● Given data:
────────────────────────────────────────
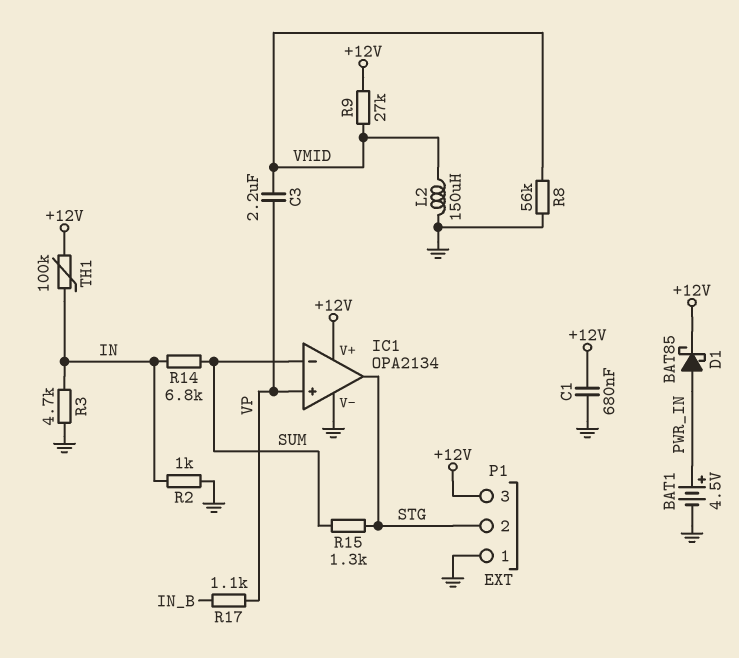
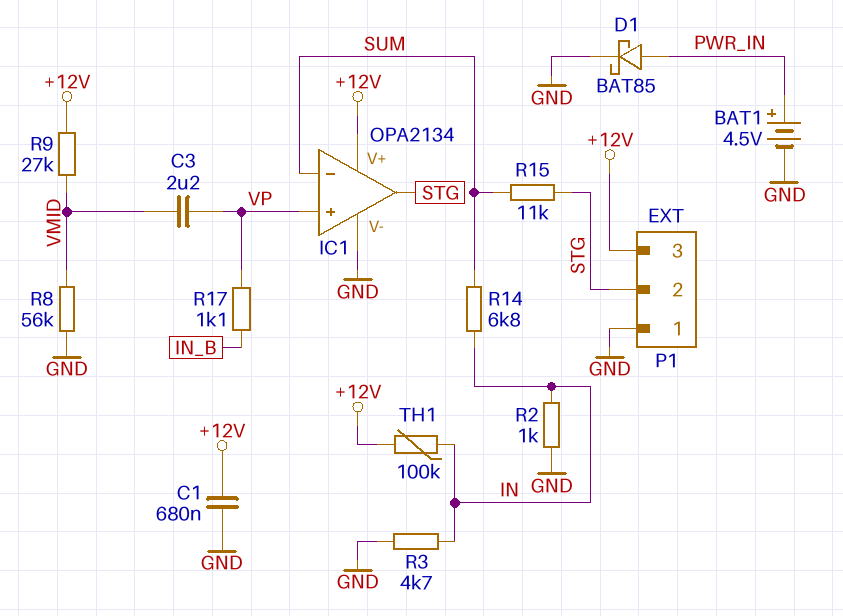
D1: schottky BAT85 (A PWR_IN, K +12V) -> schottky BAT85 (A PWR_IN, K GND)
L2: 150uH (GND, VMID) -> none
R15: 1.3k (STG, SUM) -> 11k (STG, SUM)

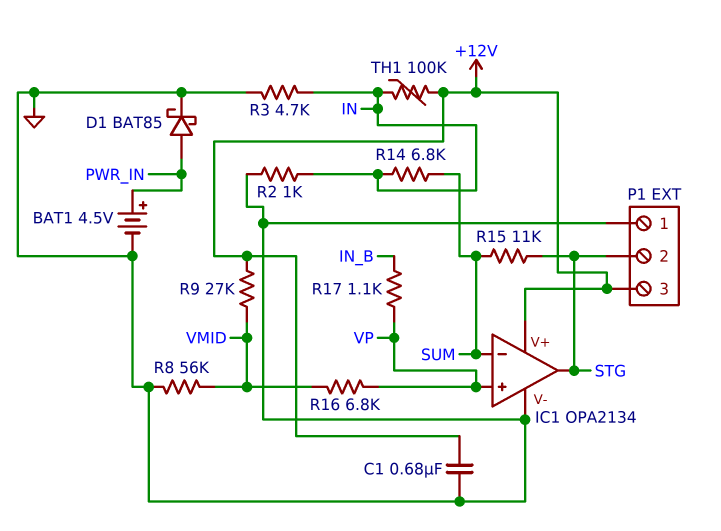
C3: 2.2uF (VMID, VP) -> none
R16: none -> 6.8k (VMID, VP)

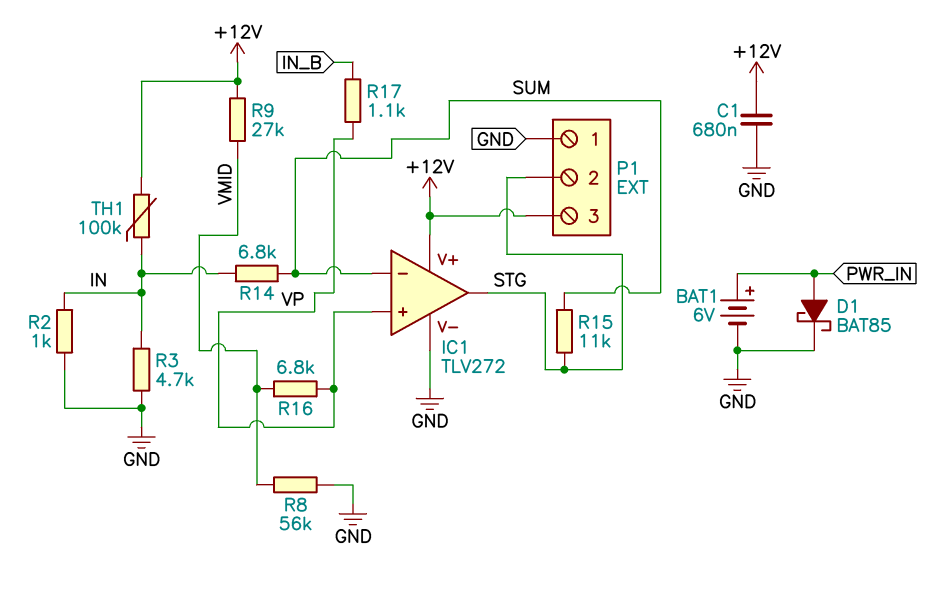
BAT1: 4.5V (plus PWR_IN, minus GND) -> 6V (plus PWR_IN, minus GND)
IC1: OPA2134 -> TLV272

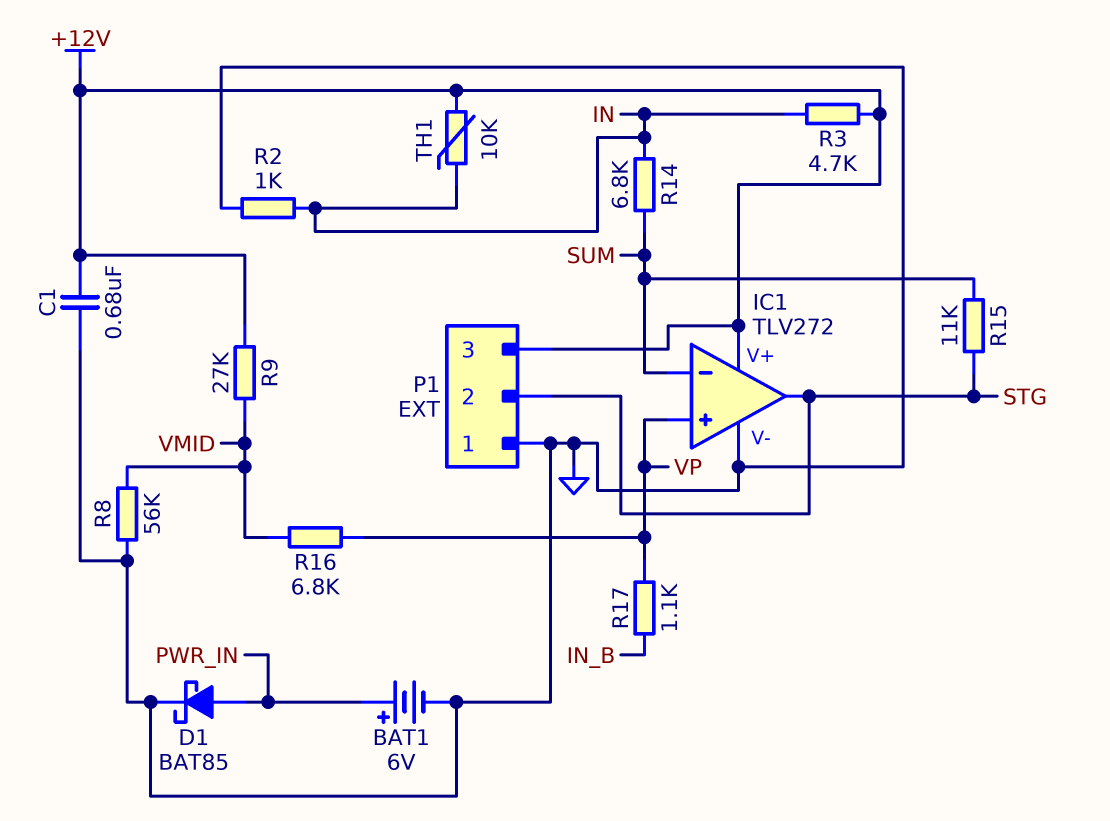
R3: 4.7k (GND, IN) -> 4.7k (+12V, IN)
TH1: 100k (+12V, IN) -> 10k (+12V, IN)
────────────────────────────────────────
● Task directions:
Write the listing out a second time exactly, dropping all images.

● Result of the exercise:
D1: schottky BAT85 (A PWR_IN, K +12V) -> schottky BAT85 (A PWR_IN, K GND)
L2: 150uH (GND, VMID) -> none
R15: 1.3k (STG, SUM) -> 11k (STG, SUM)

C3: 2.2uF (VMID, VP) -> none
R16: none -> 6.8k (VMID, VP)

BAT1: 4.5V (plus PWR_IN, minus GND) -> 6V (plus PWR_IN, minus GND)
IC1: OPA2134 -> TLV272

R3: 4.7k (GND, IN) -> 4.7k (+12V, IN)
TH1: 100k (+12V, IN) -> 10k (+12V, IN)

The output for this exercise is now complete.